Start of Data under study

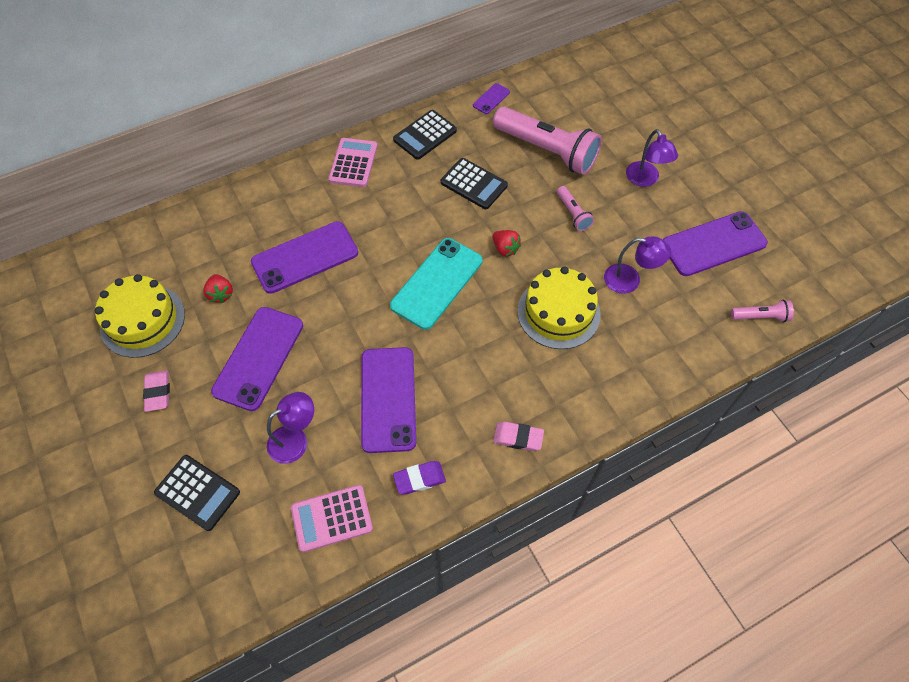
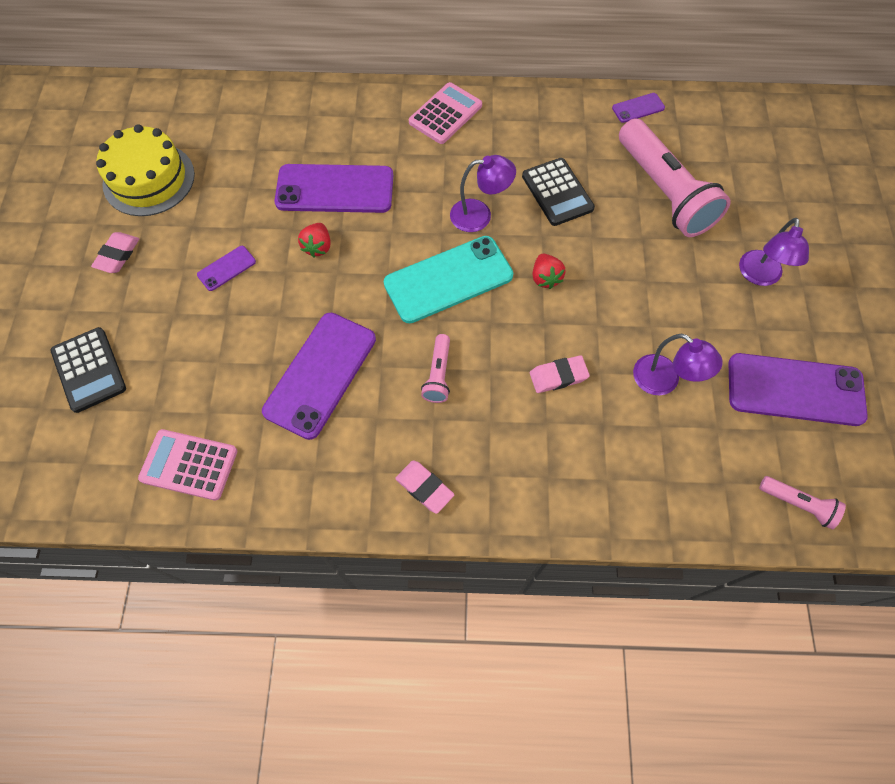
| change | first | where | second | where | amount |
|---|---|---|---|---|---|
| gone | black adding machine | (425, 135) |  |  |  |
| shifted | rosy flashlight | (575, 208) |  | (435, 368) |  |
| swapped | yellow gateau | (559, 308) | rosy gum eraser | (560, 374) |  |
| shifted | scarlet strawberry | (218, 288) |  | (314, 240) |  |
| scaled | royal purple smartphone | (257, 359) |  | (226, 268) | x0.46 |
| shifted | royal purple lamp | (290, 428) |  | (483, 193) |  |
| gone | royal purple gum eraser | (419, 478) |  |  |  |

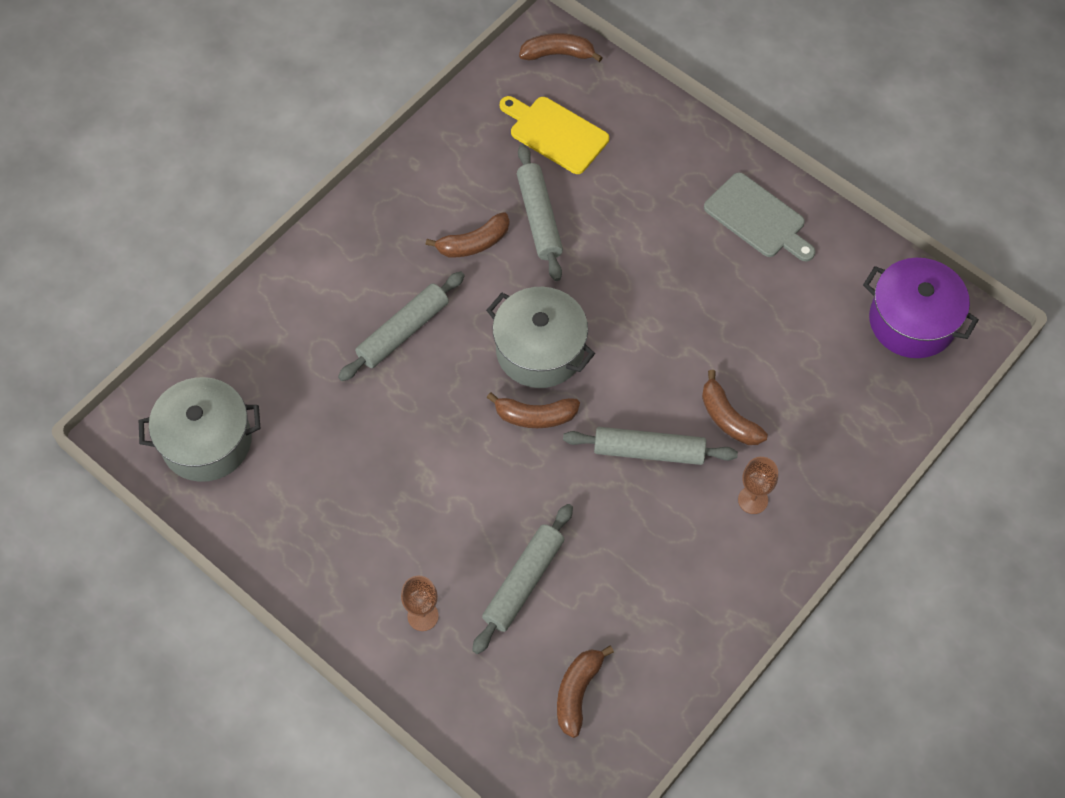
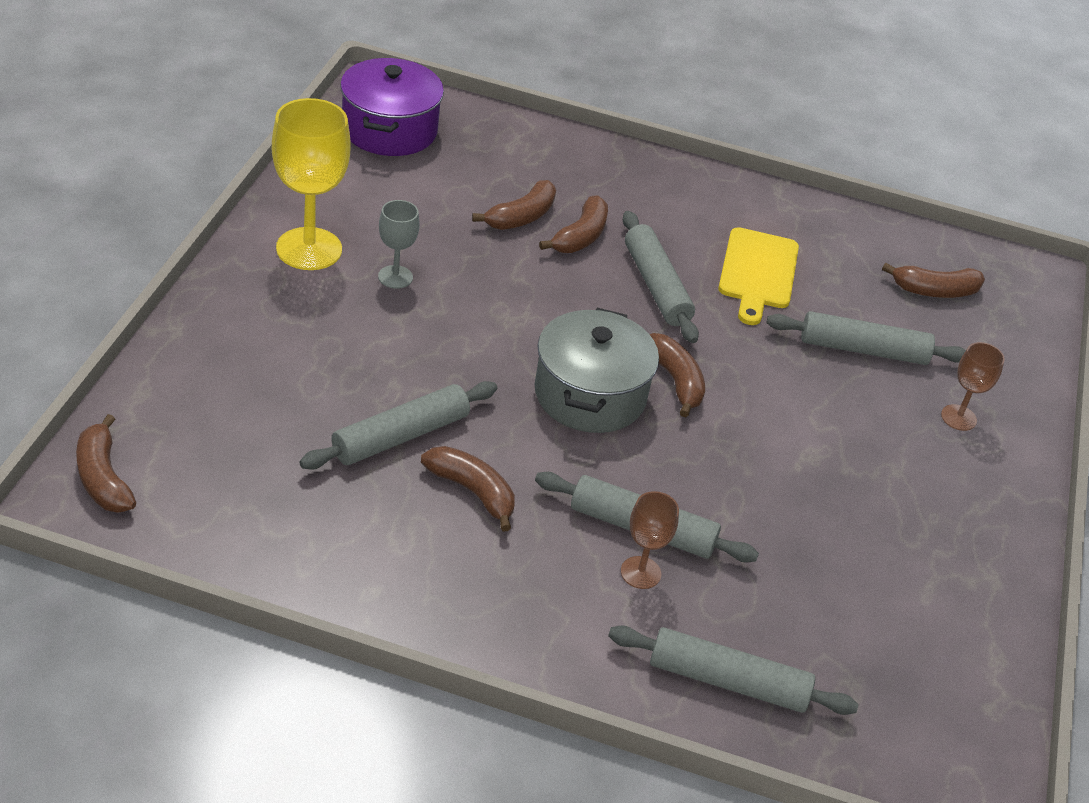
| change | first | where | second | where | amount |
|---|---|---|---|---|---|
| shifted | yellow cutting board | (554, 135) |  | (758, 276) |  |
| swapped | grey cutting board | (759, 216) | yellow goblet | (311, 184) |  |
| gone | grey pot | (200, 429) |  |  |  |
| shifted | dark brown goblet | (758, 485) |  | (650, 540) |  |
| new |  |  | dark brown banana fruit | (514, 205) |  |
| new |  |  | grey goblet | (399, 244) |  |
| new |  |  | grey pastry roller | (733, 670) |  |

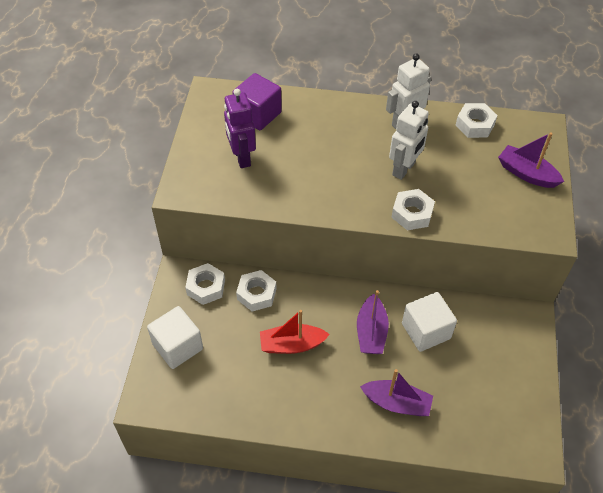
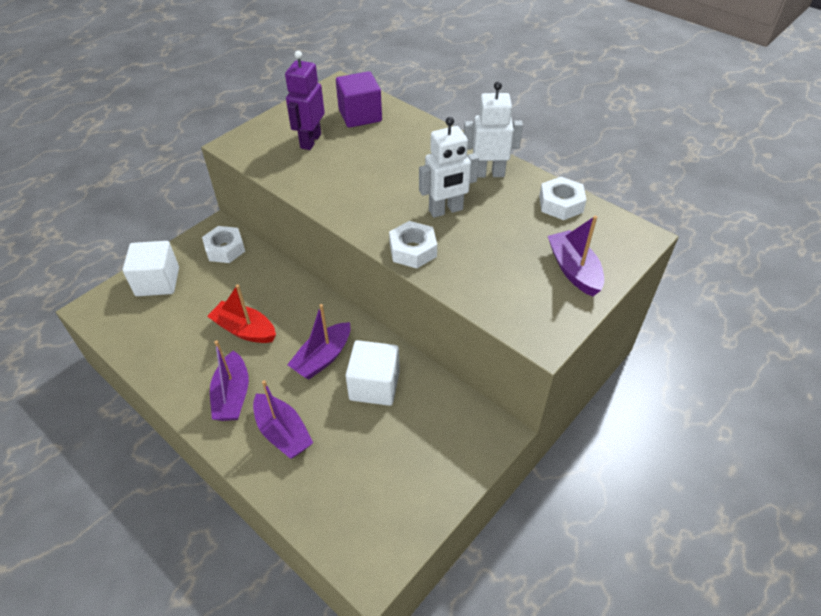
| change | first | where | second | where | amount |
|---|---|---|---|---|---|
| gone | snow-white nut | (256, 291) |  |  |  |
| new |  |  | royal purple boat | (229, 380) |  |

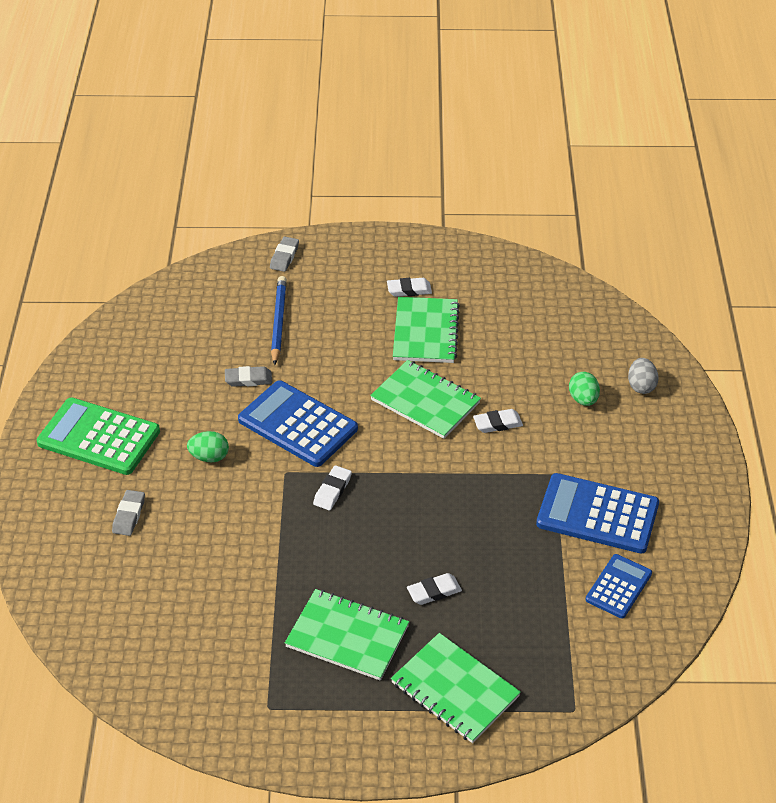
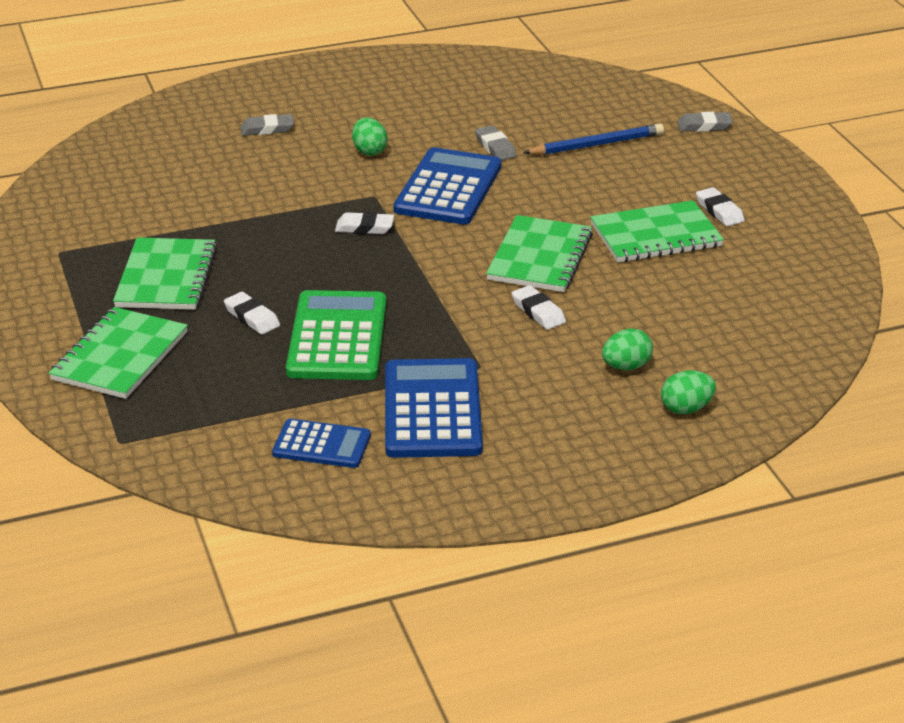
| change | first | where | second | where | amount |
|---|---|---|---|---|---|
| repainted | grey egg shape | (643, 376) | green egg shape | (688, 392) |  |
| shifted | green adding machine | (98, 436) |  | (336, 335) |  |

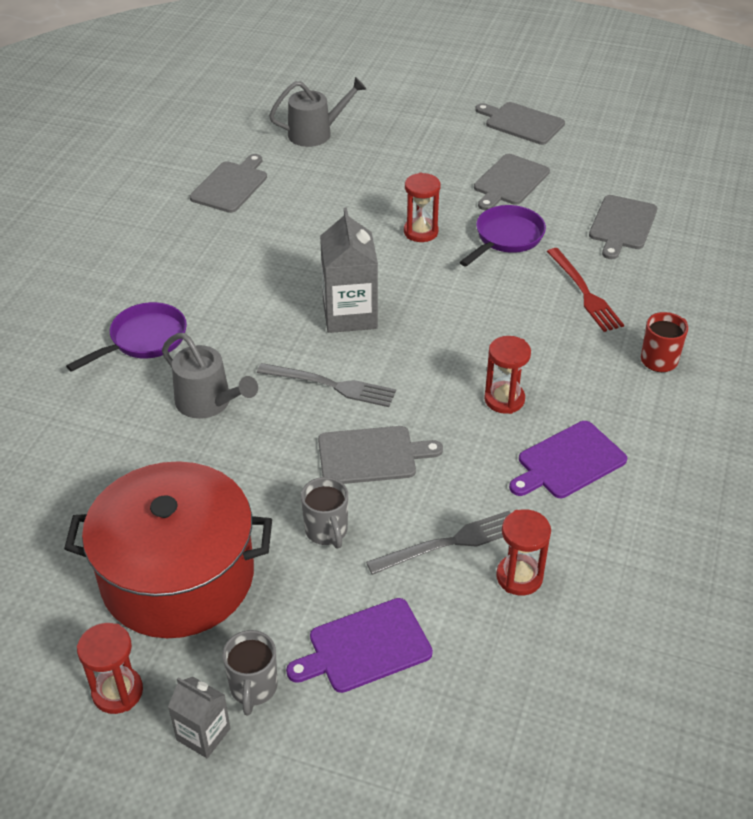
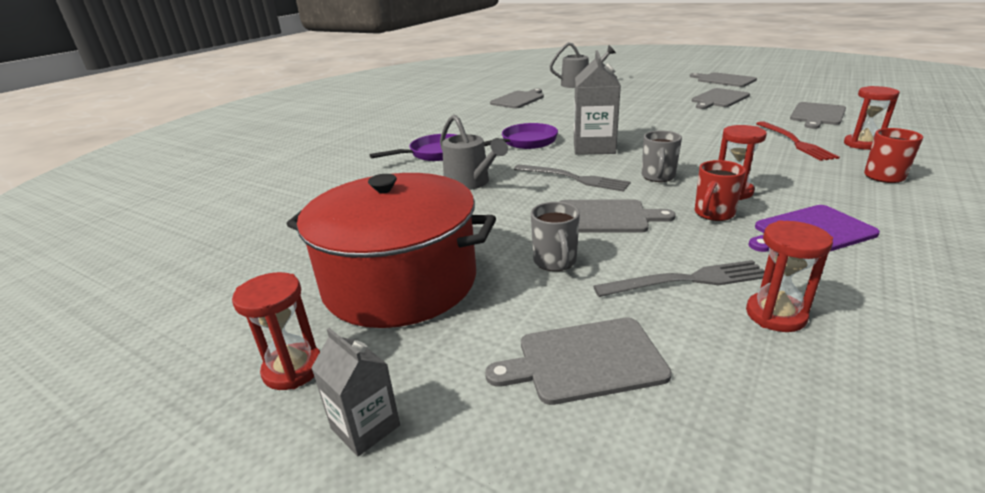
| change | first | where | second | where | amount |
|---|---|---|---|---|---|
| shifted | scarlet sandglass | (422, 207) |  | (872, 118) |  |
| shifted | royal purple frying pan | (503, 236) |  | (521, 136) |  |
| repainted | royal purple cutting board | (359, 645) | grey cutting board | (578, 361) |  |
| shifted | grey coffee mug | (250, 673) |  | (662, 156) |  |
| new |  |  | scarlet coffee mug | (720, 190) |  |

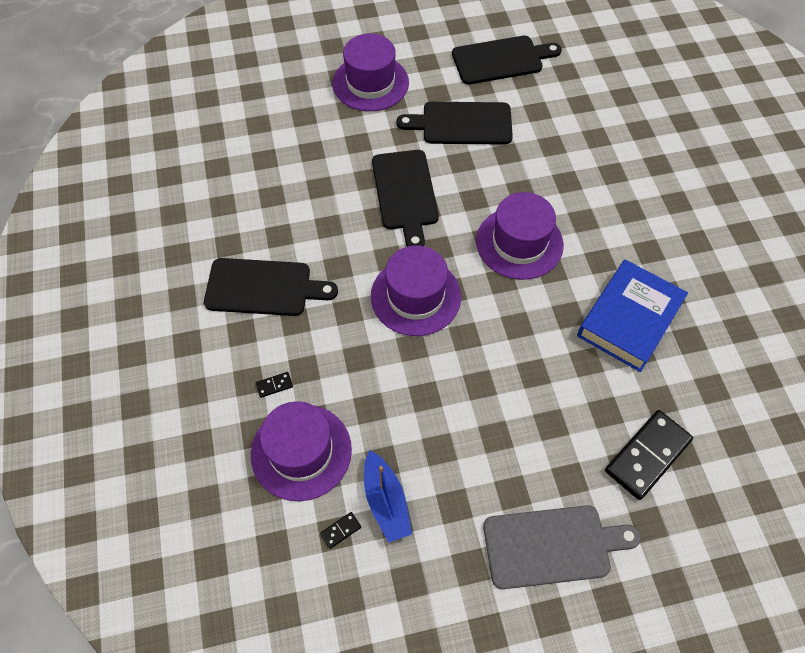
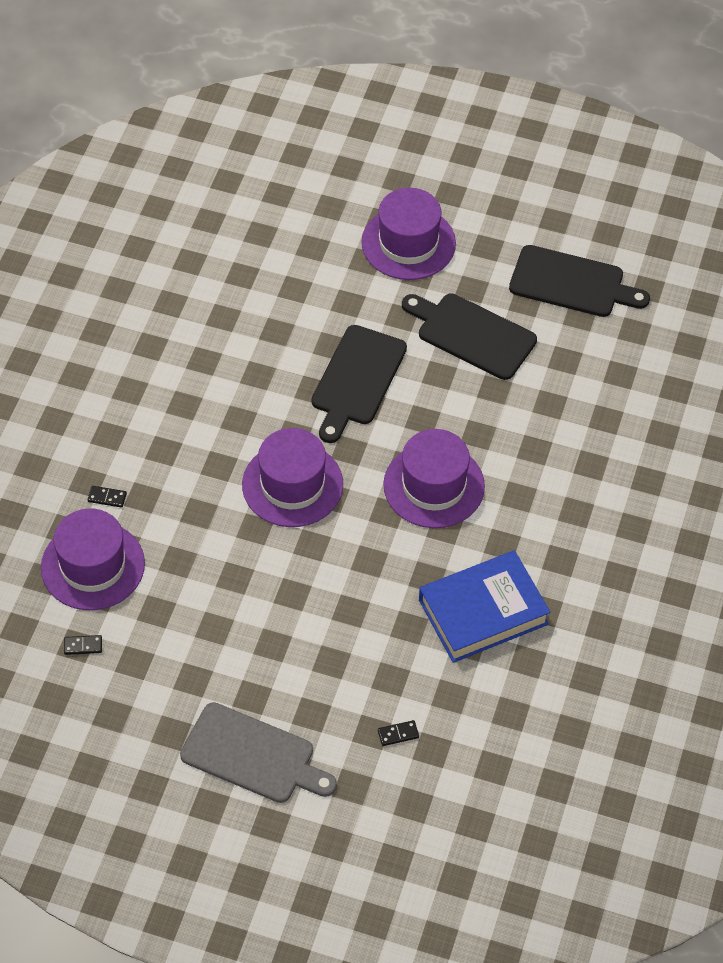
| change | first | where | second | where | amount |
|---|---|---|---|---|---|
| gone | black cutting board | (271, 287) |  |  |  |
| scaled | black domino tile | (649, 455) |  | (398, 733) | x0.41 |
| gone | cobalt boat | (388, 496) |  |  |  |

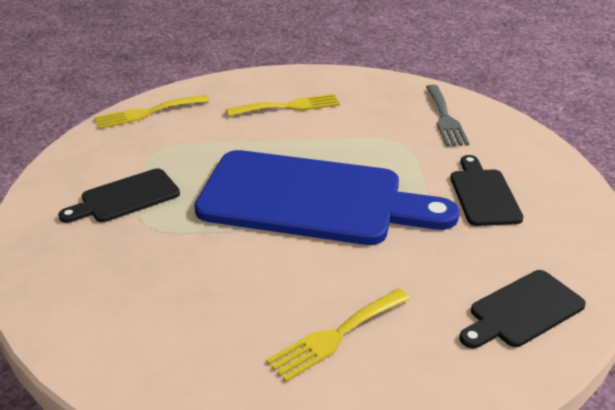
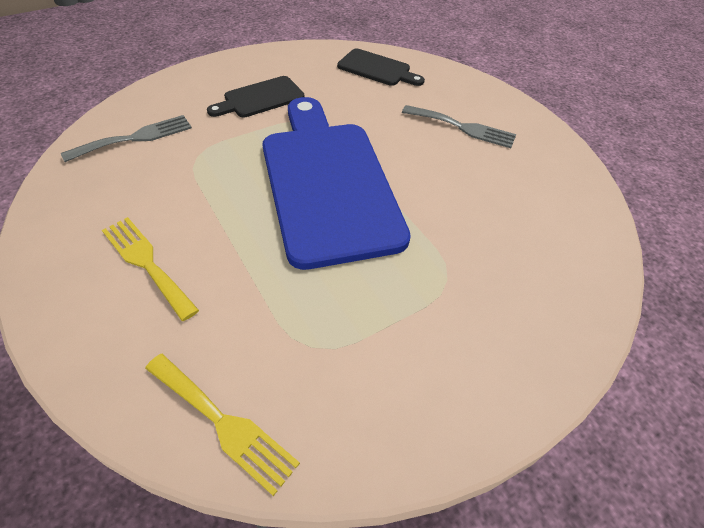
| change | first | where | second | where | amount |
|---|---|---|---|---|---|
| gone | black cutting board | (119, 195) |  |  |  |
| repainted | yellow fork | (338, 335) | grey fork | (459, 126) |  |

End of Data under study

**Exercise goal**
The full text of the data above, exact and without pictures, is what to return.

**Problem solution**
| change | first | where | second | where | amount |
|---|---|---|---|---|---|
| gone | black adding machine | (425, 135) |  |  |  |
| shifted | rosy flashlight | (575, 208) |  | (435, 368) |  |
| swapped | yellow gateau | (559, 308) | rosy gum eraser | (560, 374) |  |
| shifted | scarlet strawberry | (218, 288) |  | (314, 240) |  |
| scaled | royal purple smartphone | (257, 359) |  | (226, 268) | x0.46 |
| shifted | royal purple lamp | (290, 428) |  | (483, 193) |  |
| gone | royal purple gum eraser | (419, 478) |  |  |  |

| change | first | where | second | where | amount |
|---|---|---|---|---|---|
| shifted | yellow cutting board | (554, 135) |  | (758, 276) |  |
| swapped | grey cutting board | (759, 216) | yellow goblet | (311, 184) |  |
| gone | grey pot | (200, 429) |  |  |  |
| shifted | dark brown goblet | (758, 485) |  | (650, 540) |  |
| new |  |  | dark brown banana fruit | (514, 205) |  |
| new |  |  | grey goblet | (399, 244) |  |
| new |  |  | grey pastry roller | (733, 670) |  |

| change | first | where | second | where | amount |
|---|---|---|---|---|---|
| gone | snow-white nut | (256, 291) |  |  |  |
| new |  |  | royal purple boat | (229, 380) |  |

| change | first | where | second | where | amount |
|---|---|---|---|---|---|
| repainted | grey egg shape | (643, 376) | green egg shape | (688, 392) |  |
| shifted | green adding machine | (98, 436) |  | (336, 335) |  |

| change | first | where | second | where | amount |
|---|---|---|---|---|---|
| shifted | scarlet sandglass | (422, 207) |  | (872, 118) |  |
| shifted | royal purple frying pan | (503, 236) |  | (521, 136) |  |
| repainted | royal purple cutting board | (359, 645) | grey cutting board | (578, 361) |  |
| shifted | grey coffee mug | (250, 673) |  | (662, 156) |  |
| new |  |  | scarlet coffee mug | (720, 190) |  |

| change | first | where | second | where | amount |
|---|---|---|---|---|---|
| gone | black cutting board | (271, 287) |  |  |  |
| scaled | black domino tile | (649, 455) |  | (398, 733) | x0.41 |
| gone | cobalt boat | (388, 496) |  |  |  |

| change | first | where | second | where | amount |
|---|---|---|---|---|---|
| gone | black cutting board | (119, 195) |  |  |  |
| repainted | yellow fork | (338, 335) | grey fork | (459, 126) |  |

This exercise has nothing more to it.